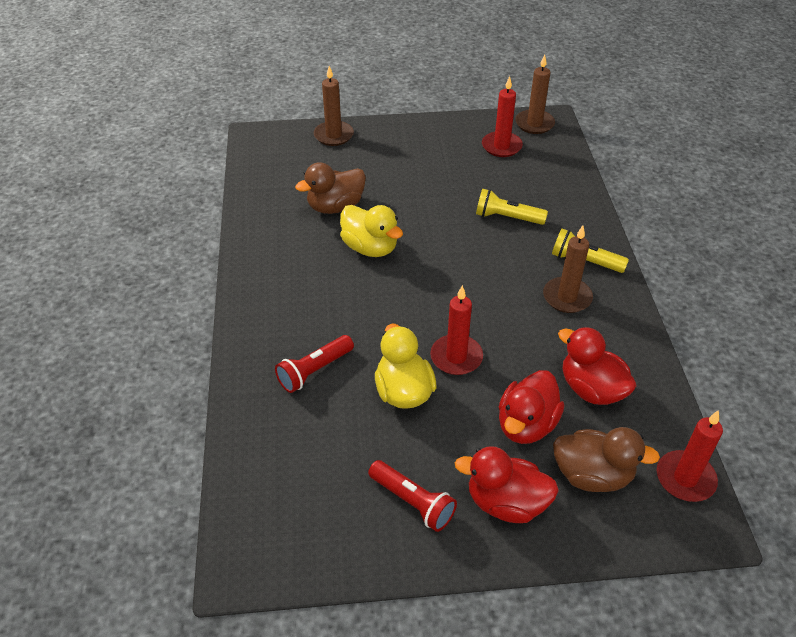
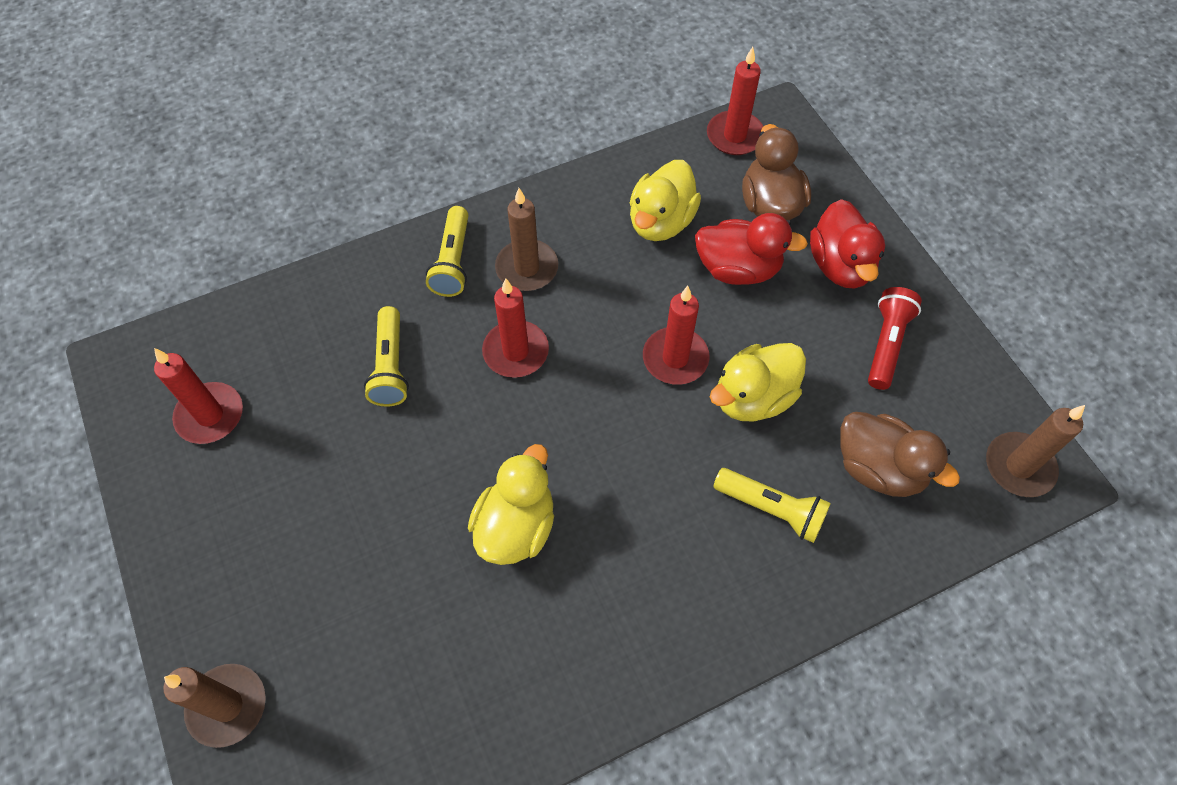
camera: 110 degrees left, 15 degrees up
(314, 371) = (771, 509): red flashlight -> yellow flashlight
(335, 206) = (435, 617): brown duck -> brown duck (878, 468)
(496, 275) = (516, 351): none -> red candle
(534, 124) = (135, 383): brown candle -> brown candle (1019, 466)
(591, 389) = (661, 222): red duck -> yellow duck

•••

◆ How to complete this task ◆
Keep only the lines from the one containing "(534, 124) = (135, 383): brown" to the end of the entries, and repeat them exactly.

◆ Response ◆
(534, 124) = (135, 383): brown candle -> brown candle (1019, 466)
(591, 389) = (661, 222): red duck -> yellow duck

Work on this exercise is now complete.